Work required. Search the records below for the word "STAT". Pull out each line that has it.

Before-and-after change data:
--- START ---

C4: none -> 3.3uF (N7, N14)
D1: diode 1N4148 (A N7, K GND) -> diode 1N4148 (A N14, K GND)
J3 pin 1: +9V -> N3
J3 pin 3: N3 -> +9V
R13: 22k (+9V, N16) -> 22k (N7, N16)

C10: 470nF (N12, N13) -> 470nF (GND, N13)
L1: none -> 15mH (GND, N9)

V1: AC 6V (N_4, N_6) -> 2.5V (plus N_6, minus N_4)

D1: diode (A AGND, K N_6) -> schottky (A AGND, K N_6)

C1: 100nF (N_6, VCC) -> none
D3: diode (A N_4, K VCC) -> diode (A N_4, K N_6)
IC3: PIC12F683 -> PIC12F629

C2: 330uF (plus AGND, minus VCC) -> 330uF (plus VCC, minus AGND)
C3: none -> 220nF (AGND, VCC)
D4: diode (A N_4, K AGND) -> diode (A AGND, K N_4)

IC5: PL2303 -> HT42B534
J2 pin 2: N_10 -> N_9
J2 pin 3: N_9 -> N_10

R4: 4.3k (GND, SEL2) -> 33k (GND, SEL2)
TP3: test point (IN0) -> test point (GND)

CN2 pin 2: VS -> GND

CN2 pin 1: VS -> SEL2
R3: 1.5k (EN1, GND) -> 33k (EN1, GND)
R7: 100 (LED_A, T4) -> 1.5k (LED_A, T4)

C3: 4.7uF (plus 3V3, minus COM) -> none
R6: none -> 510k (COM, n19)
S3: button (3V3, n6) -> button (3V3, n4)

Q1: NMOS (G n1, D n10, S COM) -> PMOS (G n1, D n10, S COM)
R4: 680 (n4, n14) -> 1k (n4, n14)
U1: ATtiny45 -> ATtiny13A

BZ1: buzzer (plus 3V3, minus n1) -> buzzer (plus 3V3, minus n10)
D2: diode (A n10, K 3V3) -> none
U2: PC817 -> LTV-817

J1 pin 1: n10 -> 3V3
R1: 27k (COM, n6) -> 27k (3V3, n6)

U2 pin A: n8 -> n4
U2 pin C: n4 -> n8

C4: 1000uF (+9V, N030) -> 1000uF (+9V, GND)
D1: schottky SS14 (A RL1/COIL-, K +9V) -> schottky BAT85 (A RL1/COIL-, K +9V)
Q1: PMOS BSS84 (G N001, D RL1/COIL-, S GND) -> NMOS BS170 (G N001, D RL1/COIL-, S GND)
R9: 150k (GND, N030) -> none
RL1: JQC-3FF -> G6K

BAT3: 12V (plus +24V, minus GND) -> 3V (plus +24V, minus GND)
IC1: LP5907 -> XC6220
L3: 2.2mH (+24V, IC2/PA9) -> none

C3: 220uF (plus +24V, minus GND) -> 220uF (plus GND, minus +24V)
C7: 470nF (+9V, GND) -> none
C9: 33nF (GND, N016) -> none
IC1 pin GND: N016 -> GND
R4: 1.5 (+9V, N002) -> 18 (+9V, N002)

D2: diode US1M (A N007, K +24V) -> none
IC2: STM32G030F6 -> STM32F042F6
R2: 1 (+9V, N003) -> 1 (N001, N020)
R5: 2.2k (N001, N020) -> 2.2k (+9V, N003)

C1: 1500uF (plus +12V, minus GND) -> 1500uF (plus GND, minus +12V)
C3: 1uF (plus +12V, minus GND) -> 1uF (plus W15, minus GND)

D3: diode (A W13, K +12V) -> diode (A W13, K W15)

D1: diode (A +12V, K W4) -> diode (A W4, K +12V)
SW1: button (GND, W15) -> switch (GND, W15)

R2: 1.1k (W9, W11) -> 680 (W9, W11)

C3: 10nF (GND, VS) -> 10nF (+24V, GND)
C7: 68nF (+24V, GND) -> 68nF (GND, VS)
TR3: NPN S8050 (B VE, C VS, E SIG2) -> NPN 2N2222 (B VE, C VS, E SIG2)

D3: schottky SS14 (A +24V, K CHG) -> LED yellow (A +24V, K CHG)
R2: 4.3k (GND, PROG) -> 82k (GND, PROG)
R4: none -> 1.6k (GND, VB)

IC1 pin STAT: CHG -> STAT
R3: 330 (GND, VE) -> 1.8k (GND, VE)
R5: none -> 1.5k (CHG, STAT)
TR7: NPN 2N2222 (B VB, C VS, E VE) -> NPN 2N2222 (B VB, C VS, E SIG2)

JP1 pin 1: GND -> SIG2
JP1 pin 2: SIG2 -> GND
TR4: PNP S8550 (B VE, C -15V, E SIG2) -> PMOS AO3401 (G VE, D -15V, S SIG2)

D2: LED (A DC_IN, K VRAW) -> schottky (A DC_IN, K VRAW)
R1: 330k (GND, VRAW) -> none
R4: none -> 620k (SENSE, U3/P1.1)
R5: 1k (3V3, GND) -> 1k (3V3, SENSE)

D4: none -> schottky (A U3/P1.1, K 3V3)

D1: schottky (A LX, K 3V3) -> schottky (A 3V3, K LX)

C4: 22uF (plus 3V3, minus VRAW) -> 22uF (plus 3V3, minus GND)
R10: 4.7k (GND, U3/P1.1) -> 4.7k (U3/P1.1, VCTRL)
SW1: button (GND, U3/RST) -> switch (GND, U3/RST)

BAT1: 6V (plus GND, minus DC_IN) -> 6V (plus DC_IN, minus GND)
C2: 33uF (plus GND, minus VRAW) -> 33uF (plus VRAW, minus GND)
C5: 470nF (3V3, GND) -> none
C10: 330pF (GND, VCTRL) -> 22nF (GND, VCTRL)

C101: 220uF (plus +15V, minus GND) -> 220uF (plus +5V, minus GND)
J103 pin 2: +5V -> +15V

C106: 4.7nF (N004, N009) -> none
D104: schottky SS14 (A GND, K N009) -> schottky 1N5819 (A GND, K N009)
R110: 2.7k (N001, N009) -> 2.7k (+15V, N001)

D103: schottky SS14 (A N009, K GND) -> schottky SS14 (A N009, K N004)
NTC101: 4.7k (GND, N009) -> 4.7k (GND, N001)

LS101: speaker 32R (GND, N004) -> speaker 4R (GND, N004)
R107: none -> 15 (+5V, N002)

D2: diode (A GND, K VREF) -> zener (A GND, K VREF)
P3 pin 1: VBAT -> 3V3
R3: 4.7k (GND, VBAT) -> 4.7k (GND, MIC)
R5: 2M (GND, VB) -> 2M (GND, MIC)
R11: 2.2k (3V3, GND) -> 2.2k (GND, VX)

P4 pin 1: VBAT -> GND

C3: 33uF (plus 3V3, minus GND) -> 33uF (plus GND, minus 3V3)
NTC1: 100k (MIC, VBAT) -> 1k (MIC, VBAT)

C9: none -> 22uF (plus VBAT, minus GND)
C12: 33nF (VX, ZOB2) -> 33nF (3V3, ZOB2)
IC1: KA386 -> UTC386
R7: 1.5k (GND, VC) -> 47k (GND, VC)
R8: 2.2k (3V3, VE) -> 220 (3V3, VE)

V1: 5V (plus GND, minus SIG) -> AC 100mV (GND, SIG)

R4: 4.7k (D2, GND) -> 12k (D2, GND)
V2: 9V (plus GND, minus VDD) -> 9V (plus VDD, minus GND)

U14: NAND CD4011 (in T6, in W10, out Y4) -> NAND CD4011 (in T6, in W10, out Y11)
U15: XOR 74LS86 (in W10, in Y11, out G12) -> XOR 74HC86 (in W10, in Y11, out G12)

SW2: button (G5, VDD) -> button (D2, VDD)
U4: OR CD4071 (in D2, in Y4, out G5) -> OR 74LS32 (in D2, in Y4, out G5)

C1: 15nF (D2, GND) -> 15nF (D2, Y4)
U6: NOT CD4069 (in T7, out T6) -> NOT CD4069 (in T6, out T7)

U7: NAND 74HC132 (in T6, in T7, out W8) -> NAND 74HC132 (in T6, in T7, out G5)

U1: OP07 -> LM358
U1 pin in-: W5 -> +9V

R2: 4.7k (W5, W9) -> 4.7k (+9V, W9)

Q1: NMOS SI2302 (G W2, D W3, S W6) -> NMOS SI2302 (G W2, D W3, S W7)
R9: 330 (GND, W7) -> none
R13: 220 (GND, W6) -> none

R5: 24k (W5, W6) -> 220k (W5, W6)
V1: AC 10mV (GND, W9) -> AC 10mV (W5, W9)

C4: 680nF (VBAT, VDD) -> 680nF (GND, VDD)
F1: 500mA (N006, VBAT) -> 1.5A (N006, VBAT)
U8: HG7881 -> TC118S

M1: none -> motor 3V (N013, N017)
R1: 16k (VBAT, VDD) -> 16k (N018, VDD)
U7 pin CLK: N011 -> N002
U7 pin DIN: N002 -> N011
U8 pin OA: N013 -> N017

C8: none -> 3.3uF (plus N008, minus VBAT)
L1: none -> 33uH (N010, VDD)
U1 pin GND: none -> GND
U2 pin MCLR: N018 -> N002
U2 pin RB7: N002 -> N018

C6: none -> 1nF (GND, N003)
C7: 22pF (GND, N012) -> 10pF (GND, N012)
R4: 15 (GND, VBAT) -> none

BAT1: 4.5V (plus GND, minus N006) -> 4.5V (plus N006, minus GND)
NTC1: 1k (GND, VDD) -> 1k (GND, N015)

--- END ---

Exercise result.
IC1 pin STAT: CHG -> STAT
R5: none -> 1.5k (CHG, STAT)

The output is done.